▼

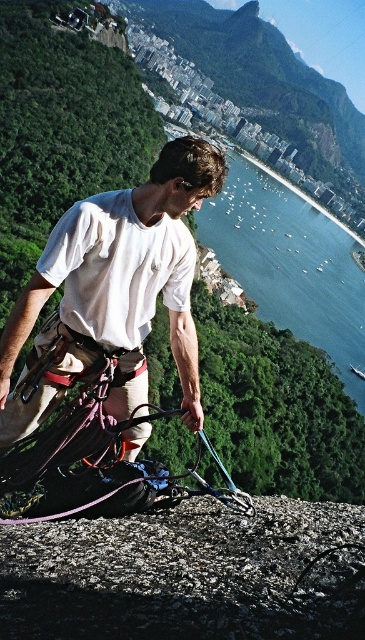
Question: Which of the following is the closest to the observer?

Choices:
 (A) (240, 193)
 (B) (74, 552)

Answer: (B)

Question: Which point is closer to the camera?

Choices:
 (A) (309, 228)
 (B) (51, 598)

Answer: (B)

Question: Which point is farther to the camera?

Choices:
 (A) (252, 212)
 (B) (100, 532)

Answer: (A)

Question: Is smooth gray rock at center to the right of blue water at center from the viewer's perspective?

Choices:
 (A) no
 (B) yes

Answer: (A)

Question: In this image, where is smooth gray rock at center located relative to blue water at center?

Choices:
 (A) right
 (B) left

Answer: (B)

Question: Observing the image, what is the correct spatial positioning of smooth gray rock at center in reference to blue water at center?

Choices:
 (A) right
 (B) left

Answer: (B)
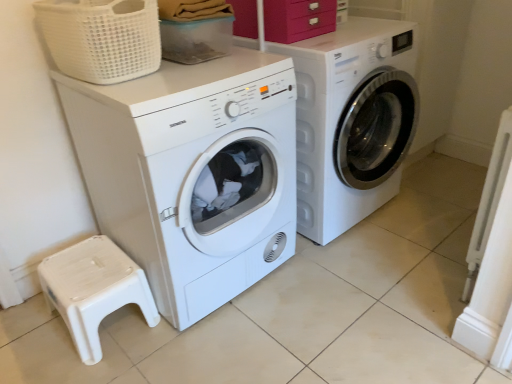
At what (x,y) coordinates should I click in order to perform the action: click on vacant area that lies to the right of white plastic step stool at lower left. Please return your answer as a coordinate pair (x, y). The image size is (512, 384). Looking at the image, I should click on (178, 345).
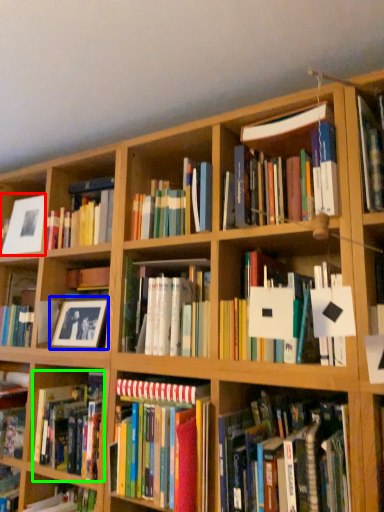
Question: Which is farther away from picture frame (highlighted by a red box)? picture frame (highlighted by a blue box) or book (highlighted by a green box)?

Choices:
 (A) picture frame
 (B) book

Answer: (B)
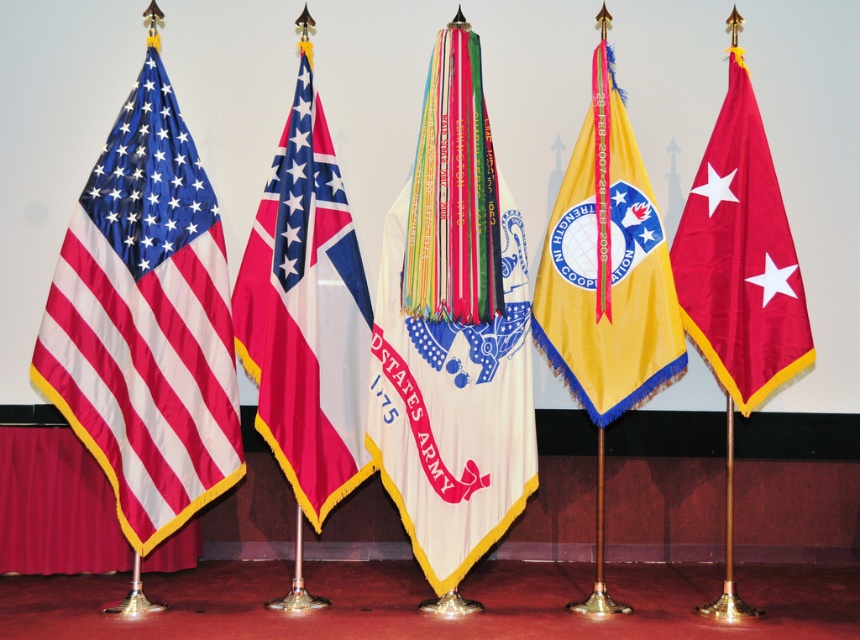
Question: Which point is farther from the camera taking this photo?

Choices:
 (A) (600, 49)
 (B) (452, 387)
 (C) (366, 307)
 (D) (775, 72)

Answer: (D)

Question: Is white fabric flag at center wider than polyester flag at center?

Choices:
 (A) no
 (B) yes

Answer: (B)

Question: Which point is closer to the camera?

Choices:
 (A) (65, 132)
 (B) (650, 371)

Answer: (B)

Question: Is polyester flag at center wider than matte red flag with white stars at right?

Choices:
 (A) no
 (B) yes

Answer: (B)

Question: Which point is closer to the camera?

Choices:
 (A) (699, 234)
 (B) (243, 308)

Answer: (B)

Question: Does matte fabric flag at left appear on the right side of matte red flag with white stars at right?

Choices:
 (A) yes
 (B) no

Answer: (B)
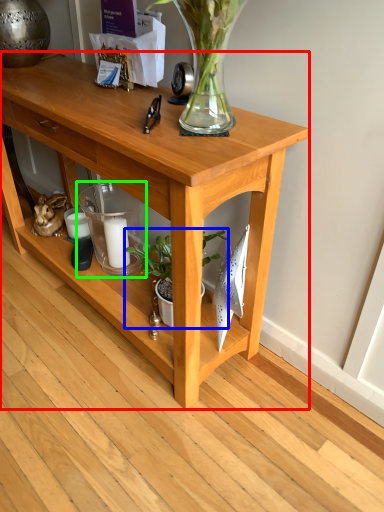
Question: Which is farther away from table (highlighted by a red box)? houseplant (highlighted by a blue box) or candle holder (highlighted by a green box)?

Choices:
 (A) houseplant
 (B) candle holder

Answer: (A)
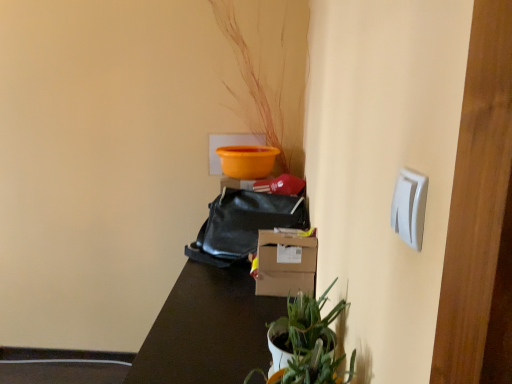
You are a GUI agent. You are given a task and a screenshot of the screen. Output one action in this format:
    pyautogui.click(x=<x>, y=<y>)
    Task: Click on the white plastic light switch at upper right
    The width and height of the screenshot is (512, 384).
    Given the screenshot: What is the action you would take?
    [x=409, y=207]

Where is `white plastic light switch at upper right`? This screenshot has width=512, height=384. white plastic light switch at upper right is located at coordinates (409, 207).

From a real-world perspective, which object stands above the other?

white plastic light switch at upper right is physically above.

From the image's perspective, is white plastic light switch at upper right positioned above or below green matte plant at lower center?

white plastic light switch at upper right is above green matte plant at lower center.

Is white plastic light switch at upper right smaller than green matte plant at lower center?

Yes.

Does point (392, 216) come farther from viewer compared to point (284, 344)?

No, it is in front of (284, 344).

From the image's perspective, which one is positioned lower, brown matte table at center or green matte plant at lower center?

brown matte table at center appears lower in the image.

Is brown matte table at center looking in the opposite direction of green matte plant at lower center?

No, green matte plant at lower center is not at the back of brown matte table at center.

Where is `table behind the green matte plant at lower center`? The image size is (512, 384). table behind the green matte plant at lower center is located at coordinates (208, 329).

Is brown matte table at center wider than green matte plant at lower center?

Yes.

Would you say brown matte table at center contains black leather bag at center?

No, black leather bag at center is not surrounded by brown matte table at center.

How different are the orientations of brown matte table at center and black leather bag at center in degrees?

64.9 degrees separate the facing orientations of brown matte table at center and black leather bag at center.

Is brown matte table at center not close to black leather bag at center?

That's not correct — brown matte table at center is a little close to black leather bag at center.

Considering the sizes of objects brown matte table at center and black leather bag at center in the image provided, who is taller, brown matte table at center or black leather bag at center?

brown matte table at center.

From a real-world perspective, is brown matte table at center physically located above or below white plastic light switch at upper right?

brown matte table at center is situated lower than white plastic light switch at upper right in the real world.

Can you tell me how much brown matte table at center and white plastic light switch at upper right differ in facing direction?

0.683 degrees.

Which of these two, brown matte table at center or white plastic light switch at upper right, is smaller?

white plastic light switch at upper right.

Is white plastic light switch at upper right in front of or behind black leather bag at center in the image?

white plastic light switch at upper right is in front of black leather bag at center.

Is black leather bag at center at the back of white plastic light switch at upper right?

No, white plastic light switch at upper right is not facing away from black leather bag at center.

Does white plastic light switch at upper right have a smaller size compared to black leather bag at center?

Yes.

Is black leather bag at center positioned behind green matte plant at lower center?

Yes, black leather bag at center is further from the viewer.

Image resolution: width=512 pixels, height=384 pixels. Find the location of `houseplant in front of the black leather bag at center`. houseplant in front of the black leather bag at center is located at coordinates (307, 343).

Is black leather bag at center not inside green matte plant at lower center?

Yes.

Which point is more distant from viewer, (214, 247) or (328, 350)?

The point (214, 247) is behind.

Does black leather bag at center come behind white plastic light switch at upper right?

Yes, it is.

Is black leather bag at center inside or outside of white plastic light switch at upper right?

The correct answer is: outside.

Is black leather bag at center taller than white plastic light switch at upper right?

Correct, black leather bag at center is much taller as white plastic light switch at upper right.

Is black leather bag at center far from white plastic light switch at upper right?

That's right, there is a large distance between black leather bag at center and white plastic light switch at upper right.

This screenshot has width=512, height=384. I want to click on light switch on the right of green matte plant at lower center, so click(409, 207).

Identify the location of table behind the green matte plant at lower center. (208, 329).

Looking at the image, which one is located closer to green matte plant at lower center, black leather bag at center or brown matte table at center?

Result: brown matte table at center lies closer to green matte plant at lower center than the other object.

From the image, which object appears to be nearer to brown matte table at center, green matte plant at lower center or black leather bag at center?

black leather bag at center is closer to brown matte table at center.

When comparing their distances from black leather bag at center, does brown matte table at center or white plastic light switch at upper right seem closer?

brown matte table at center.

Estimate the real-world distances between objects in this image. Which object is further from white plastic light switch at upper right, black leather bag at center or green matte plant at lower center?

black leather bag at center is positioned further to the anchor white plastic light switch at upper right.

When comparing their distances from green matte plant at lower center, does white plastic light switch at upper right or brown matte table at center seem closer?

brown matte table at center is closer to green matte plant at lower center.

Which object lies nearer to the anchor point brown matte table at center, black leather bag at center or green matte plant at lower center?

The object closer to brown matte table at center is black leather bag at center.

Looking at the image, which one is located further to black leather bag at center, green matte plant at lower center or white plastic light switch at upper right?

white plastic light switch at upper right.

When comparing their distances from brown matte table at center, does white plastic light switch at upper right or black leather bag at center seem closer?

▲

== Written task ==
Update all the records by replacing every "Choices:" with "Options:", and leave everything else unchanged. Leave the pictures out of your answer.

== Solution to this exercise ==
Question: Which of the following is the closest to the observer?

Options:
 (A) (240, 193)
 (B) (74, 552)

Answer: (B)

Question: Which point is closer to the camera?

Options:
 (A) (309, 228)
 (B) (51, 598)

Answer: (B)

Question: Which point is farther to the camera?

Options:
 (A) (252, 212)
 (B) (100, 532)

Answer: (A)

Question: Is smooth gray rock at center to the right of blue water at center from the viewer's perspective?

Options:
 (A) no
 (B) yes

Answer: (A)

Question: In this image, where is smooth gray rock at center located relative to blue water at center?

Options:
 (A) right
 (B) left

Answer: (B)

Question: Observing the image, what is the correct spatial positioning of smooth gray rock at center in reference to blue water at center?

Options:
 (A) right
 (B) left

Answer: (B)
At what (x,y) coordinates should I click in order to perform the action: click on vacant area that lies to the right of white plastic step stool at lower left. Please return your answer as a coordinate pair (x, y). The image size is (512, 384). Looking at the image, I should click on (178, 345).
Question: Which is farther away from picture frame (highlighted by a red box)? picture frame (highlighted by a blue box) or book (highlighted by a green box)?

Options:
 (A) picture frame
 (B) book

Answer: (B)
Question: Which point is farther from the camera taking this photo?

Options:
 (A) (600, 49)
 (B) (452, 387)
 (C) (366, 307)
 (D) (775, 72)

Answer: (D)

Question: Is white fabric flag at center wider than polyester flag at center?

Options:
 (A) no
 (B) yes

Answer: (B)

Question: Which point is closer to the camera?

Options:
 (A) (65, 132)
 (B) (650, 371)

Answer: (B)

Question: Is polyester flag at center wider than matte red flag with white stars at right?

Options:
 (A) no
 (B) yes

Answer: (B)

Question: Which point is closer to the camera?

Options:
 (A) (699, 234)
 (B) (243, 308)

Answer: (B)

Question: Does matte fabric flag at left appear on the right side of matte red flag with white stars at right?

Options:
 (A) yes
 (B) no

Answer: (B)
Question: Which is farther away from table (highlighted by a red box)? houseplant (highlighted by a blue box) or candle holder (highlighted by a green box)?

Options:
 (A) houseplant
 (B) candle holder

Answer: (A)
You are a GUI agent. You are given a task and a screenshot of the screen. Output one action in this format:
    pyautogui.click(x=<x>, y=<y>)
    Task: Click on the white plastic light switch at upper right
    The width and height of the screenshot is (512, 384).
    Given the screenshot: What is the action you would take?
    [x=409, y=207]

Where is `white plastic light switch at upper right`? This screenshot has width=512, height=384. white plastic light switch at upper right is located at coordinates (409, 207).

From a real-world perspective, which object stands above the other?

white plastic light switch at upper right is physically above.

From the image's perspective, is white plastic light switch at upper right positioned above or below green matte plant at lower center?

white plastic light switch at upper right is above green matte plant at lower center.

Is white plastic light switch at upper right smaller than green matte plant at lower center?

Yes.

Does point (392, 216) come farther from viewer compared to point (284, 344)?

No, it is in front of (284, 344).

From the image's perspective, which one is positioned lower, brown matte table at center or green matte plant at lower center?

brown matte table at center appears lower in the image.

Is brown matte table at center looking in the opposite direction of green matte plant at lower center?

No, green matte plant at lower center is not at the back of brown matte table at center.

Where is `table behind the green matte plant at lower center`? The image size is (512, 384). table behind the green matte plant at lower center is located at coordinates (208, 329).

Is brown matte table at center wider than green matte plant at lower center?

Yes.

Would you say brown matte table at center contains black leather bag at center?

No, black leather bag at center is not surrounded by brown matte table at center.

How different are the orientations of brown matte table at center and black leather bag at center in degrees?

64.9 degrees separate the facing orientations of brown matte table at center and black leather bag at center.

Is brown matte table at center not close to black leather bag at center?

That's not correct — brown matte table at center is a little close to black leather bag at center.

Considering the sizes of objects brown matte table at center and black leather bag at center in the image provided, who is taller, brown matte table at center or black leather bag at center?

brown matte table at center.

From a real-world perspective, is brown matte table at center physically located above or below white plastic light switch at upper right?

brown matte table at center is situated lower than white plastic light switch at upper right in the real world.

Can you tell me how much brown matte table at center and white plastic light switch at upper right differ in facing direction?

0.683 degrees.

Which of these two, brown matte table at center or white plastic light switch at upper right, is smaller?

white plastic light switch at upper right.

Is white plastic light switch at upper right in front of or behind black leather bag at center in the image?

white plastic light switch at upper right is in front of black leather bag at center.

Is black leather bag at center at the back of white plastic light switch at upper right?

No, white plastic light switch at upper right is not facing away from black leather bag at center.

Does white plastic light switch at upper right have a smaller size compared to black leather bag at center?

Yes.

Is black leather bag at center positioned behind green matte plant at lower center?

Yes, black leather bag at center is further from the viewer.

Image resolution: width=512 pixels, height=384 pixels. Find the location of `houseplant in front of the black leather bag at center`. houseplant in front of the black leather bag at center is located at coordinates (307, 343).

Is black leather bag at center not inside green matte plant at lower center?

Yes.

Which point is more distant from viewer, (214, 247) or (328, 350)?

The point (214, 247) is behind.

Does black leather bag at center come behind white plastic light switch at upper right?

Yes, it is.

Is black leather bag at center inside or outside of white plastic light switch at upper right?

The correct answer is: outside.

Is black leather bag at center taller than white plastic light switch at upper right?

Correct, black leather bag at center is much taller as white plastic light switch at upper right.

Is black leather bag at center far from white plastic light switch at upper right?

That's right, there is a large distance between black leather bag at center and white plastic light switch at upper right.

This screenshot has width=512, height=384. I want to click on light switch on the right of green matte plant at lower center, so click(409, 207).

Identify the location of table behind the green matte plant at lower center. (208, 329).

Looking at the image, which one is located closer to green matte plant at lower center, black leather bag at center or brown matte table at center?

Result: brown matte table at center lies closer to green matte plant at lower center than the other object.

From the image, which object appears to be nearer to brown matte table at center, green matte plant at lower center or black leather bag at center?

black leather bag at center is closer to brown matte table at center.

When comparing their distances from black leather bag at center, does brown matte table at center or white plastic light switch at upper right seem closer?

brown matte table at center.

Estimate the real-world distances between objects in this image. Which object is further from white plastic light switch at upper right, black leather bag at center or green matte plant at lower center?

black leather bag at center is positioned further to the anchor white plastic light switch at upper right.

When comparing their distances from green matte plant at lower center, does white plastic light switch at upper right or brown matte table at center seem closer?

brown matte table at center is closer to green matte plant at lower center.

Which object lies nearer to the anchor point brown matte table at center, black leather bag at center or green matte plant at lower center?

The object closer to brown matte table at center is black leather bag at center.

Looking at the image, which one is located further to black leather bag at center, green matte plant at lower center or white plastic light switch at upper right?

white plastic light switch at upper right.

When comparing their distances from brown matte table at center, does white plastic light switch at upper right or black leather bag at center seem closer?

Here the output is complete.